Segment Start: EXTRACTED MATERIAL

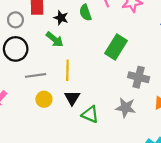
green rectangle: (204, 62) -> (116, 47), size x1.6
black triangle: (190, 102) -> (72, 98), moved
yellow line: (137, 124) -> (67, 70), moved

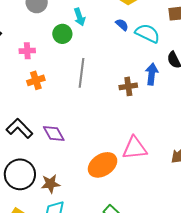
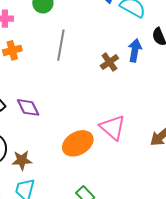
brown cross: (128, 86) -> (109, 62), turned -30
pink triangle: (135, 148) -> (113, 128), turned 44

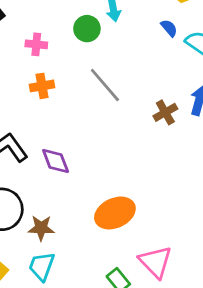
gray line: (61, 45) -> (105, 85), turned -56
pink triangle: (113, 128) -> (156, 262), moved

Segment End: EXTRACTED MATERIAL

- _EXERCISE GOAL_:
From the records above, return each line that includes "triangle".

- _RESULT FOR THIS EXERCISE_:
black triangle: (190, 102) -> (72, 98), moved
pink triangle: (135, 148) -> (113, 128), turned 44
pink triangle: (113, 128) -> (156, 262), moved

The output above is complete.